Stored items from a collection
::::::::::

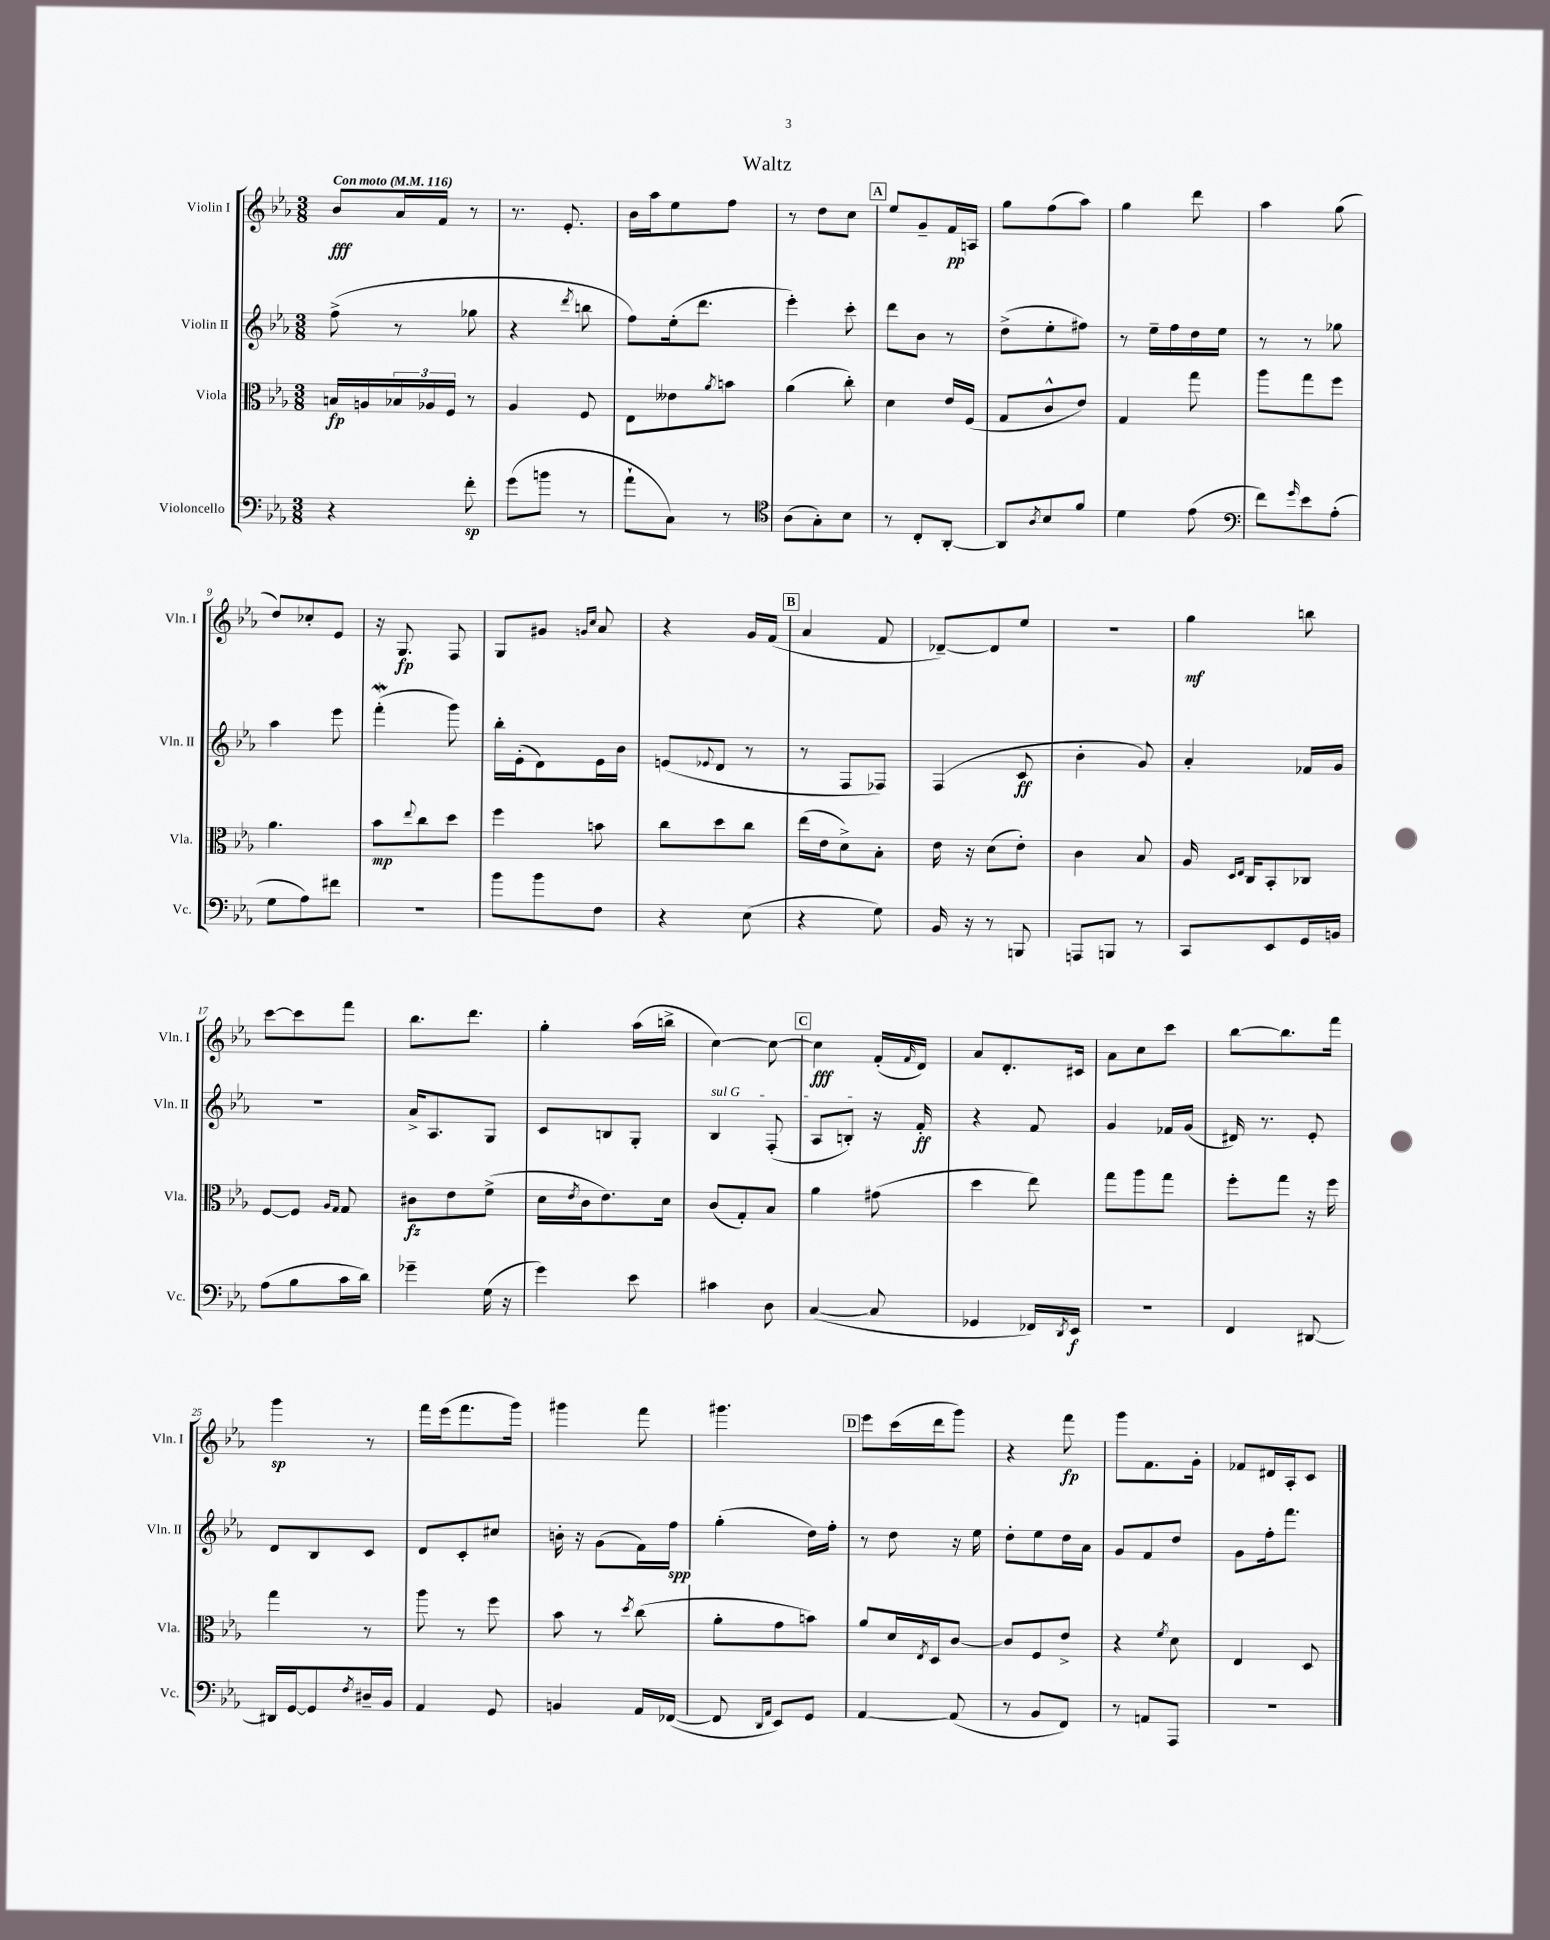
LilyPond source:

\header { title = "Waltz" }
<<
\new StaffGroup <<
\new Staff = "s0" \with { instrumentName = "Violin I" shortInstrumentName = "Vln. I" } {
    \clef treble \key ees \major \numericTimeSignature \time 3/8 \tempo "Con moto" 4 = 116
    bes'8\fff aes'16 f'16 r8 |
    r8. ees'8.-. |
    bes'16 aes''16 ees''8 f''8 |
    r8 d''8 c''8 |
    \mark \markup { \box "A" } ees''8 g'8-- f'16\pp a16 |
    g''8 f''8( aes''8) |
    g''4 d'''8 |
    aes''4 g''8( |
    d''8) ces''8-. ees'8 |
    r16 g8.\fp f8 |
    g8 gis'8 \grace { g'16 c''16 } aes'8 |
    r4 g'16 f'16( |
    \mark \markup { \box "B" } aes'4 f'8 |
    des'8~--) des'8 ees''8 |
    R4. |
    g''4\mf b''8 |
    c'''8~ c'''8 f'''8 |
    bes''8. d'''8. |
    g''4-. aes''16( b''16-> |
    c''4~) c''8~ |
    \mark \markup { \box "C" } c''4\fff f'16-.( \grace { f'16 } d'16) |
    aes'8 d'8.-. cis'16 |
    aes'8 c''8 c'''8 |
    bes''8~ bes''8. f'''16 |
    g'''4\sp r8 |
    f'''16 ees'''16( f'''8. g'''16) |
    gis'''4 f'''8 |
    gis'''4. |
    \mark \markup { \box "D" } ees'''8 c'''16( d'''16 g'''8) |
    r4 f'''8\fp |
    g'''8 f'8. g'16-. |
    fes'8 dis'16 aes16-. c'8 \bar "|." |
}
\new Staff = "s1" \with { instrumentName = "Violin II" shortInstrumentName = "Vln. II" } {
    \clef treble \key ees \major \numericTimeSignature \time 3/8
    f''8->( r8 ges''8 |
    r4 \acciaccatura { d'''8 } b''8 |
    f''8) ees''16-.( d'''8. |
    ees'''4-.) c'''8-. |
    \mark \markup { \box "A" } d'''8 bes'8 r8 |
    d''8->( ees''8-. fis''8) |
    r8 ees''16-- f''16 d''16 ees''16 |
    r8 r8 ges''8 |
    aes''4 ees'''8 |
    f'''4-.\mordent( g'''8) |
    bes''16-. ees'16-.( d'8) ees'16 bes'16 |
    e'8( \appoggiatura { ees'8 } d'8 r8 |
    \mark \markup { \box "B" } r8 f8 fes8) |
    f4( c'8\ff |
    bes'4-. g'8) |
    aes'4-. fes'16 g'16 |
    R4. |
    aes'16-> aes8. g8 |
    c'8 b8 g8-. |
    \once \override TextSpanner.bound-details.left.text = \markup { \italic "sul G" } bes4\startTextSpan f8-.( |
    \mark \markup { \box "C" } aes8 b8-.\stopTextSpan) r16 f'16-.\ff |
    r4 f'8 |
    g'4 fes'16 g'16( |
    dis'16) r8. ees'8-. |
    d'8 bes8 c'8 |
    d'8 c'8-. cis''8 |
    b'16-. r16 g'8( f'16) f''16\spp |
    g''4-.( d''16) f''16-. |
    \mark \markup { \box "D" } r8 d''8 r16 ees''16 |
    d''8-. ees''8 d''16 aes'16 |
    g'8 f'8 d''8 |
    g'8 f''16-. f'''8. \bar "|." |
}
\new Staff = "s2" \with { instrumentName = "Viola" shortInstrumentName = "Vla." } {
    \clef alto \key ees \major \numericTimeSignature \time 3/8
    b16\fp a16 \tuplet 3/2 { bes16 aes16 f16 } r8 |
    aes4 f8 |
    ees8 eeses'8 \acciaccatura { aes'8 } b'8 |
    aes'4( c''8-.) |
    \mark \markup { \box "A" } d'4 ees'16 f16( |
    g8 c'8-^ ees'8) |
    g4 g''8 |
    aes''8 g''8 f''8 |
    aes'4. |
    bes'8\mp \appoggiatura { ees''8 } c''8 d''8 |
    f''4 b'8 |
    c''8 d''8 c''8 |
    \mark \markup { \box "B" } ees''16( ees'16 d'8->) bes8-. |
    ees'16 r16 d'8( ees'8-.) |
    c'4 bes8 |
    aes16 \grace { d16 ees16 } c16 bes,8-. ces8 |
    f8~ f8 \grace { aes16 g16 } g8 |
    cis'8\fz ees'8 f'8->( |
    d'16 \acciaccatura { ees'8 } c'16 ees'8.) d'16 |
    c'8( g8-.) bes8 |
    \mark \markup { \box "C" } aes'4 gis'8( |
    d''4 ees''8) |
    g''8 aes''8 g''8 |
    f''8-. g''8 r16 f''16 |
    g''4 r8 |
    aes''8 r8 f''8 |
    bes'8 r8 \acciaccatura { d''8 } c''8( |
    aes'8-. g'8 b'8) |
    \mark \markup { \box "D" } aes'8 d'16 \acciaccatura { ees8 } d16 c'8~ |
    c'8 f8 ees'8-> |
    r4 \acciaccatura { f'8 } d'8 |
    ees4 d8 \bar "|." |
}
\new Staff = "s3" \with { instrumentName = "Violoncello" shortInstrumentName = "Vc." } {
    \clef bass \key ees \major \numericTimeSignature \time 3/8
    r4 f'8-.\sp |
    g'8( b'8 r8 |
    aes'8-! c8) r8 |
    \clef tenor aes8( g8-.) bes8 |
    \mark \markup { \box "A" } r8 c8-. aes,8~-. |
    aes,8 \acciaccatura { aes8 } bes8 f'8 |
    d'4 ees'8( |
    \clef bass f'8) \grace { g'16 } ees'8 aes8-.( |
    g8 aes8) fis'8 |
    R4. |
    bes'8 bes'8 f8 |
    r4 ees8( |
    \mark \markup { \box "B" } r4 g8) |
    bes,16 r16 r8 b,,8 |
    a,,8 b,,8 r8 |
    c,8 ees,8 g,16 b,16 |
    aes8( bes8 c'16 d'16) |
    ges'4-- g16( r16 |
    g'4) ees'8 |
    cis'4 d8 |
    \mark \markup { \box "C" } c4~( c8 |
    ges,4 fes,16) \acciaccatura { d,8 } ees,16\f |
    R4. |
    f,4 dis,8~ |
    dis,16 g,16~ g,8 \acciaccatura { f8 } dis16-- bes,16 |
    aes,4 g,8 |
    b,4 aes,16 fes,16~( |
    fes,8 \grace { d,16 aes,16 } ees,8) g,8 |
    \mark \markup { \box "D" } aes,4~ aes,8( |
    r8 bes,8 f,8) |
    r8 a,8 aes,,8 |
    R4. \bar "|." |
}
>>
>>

::::::::::

(EXERCISE PROMPT): Identify every line in the data that contains the string "appoggiatura", and copy each of those lines in full.

(COMPLETE RESPONSE):
    e'8( \appoggiatura { ees'8 } d'8 r8 |
    bes'8\mp \appoggiatura { ees''8 } c''8 d''8 |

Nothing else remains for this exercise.